*Data*
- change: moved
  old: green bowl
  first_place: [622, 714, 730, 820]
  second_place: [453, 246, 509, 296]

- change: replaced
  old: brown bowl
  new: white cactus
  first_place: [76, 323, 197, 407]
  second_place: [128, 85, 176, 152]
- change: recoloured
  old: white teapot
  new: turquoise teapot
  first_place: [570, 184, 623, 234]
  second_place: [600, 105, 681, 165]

---

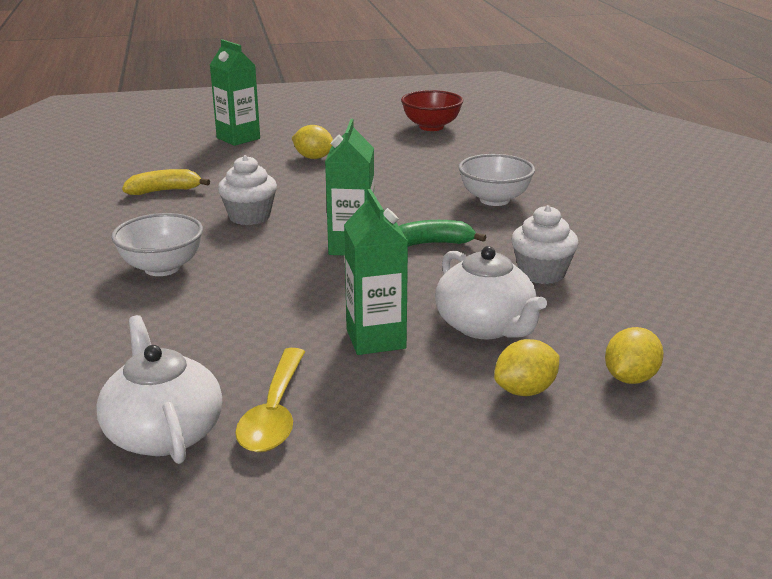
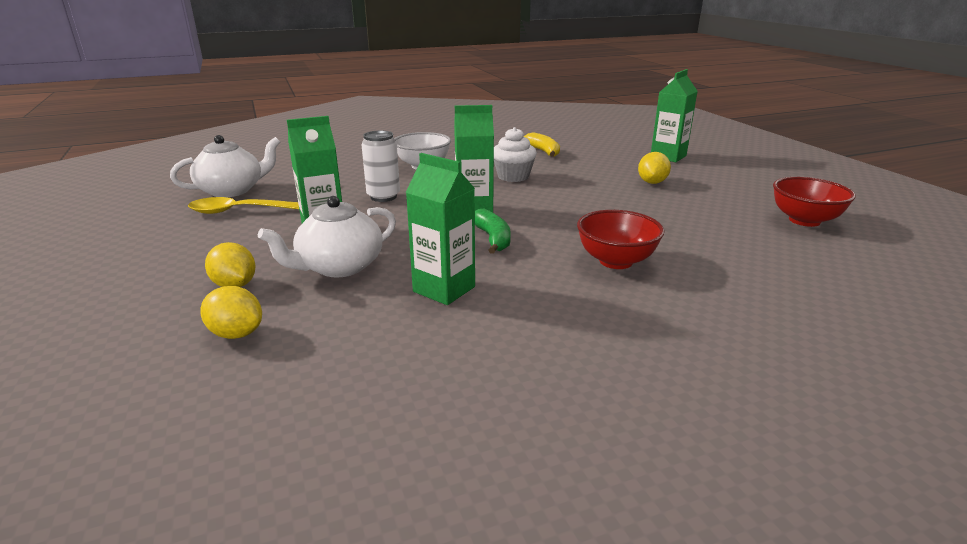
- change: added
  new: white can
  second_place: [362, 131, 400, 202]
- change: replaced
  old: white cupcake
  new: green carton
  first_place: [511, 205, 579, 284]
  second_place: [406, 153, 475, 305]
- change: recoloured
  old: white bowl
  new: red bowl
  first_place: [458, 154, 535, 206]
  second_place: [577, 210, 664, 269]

*Exercise instructions*
Copy out only the lines of the records above from the one with "- change: moved" through the one with "first_place: [622, 714, 730, 820]", exactly as they stand, both included.

*Finished exercise*
- change: moved
  old: green bowl
  first_place: [622, 714, 730, 820]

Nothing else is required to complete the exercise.